Note how many lines in these entries contain "down", and reply with that number alone.

[[ Supplied data open ]]

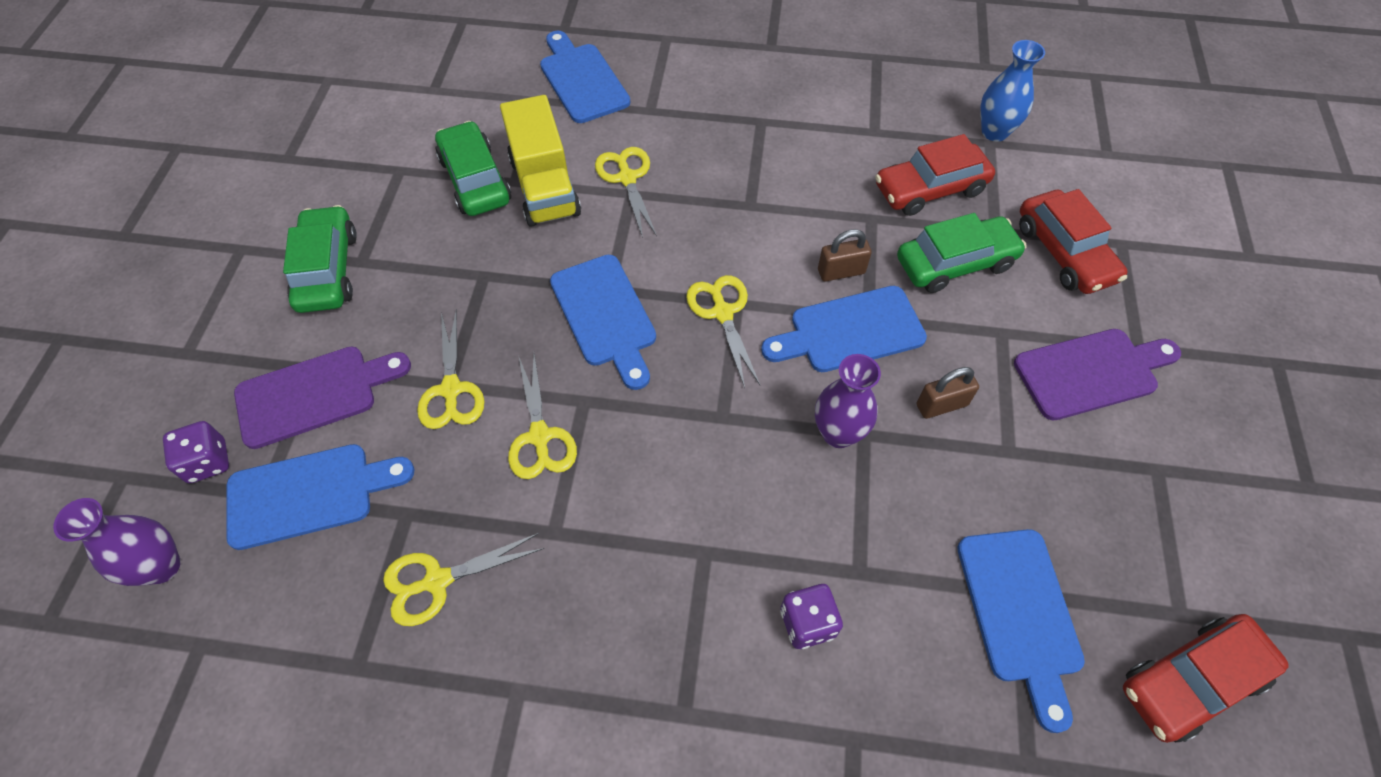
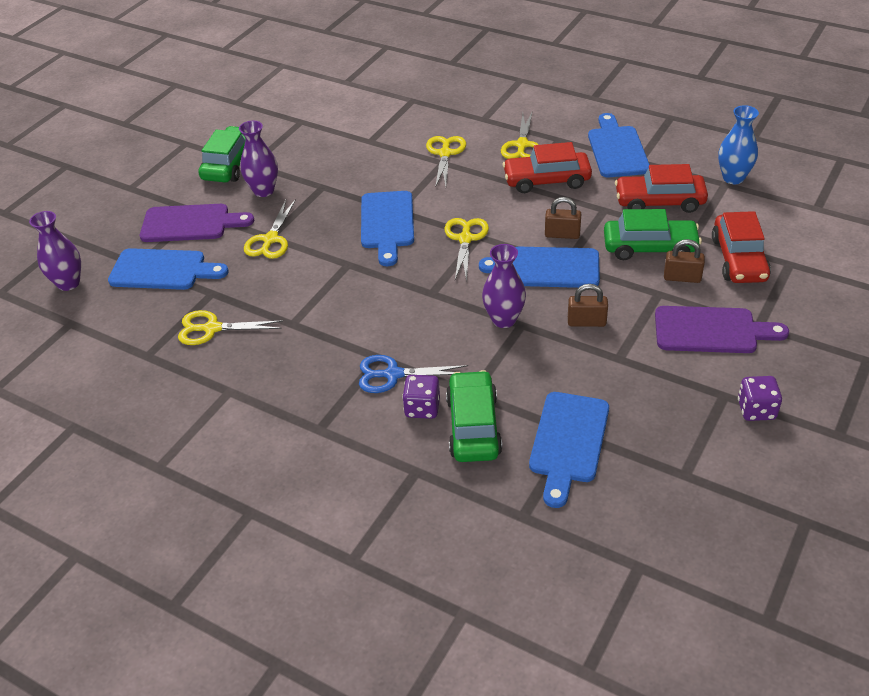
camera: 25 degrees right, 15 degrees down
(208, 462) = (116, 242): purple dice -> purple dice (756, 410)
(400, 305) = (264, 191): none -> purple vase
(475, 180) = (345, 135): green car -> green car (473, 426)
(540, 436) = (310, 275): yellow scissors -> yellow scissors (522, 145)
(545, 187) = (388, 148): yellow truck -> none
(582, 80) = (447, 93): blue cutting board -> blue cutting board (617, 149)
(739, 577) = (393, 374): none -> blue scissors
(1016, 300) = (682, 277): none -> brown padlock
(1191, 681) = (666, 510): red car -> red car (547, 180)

[[ Supplied data closed ]]
[[ Supplied data open ]]

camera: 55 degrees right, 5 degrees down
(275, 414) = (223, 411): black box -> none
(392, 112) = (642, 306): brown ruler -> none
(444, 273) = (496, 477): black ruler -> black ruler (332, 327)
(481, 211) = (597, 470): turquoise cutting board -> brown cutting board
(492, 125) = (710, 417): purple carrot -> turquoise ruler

[[ Supplied data closed ]]

Written response | 2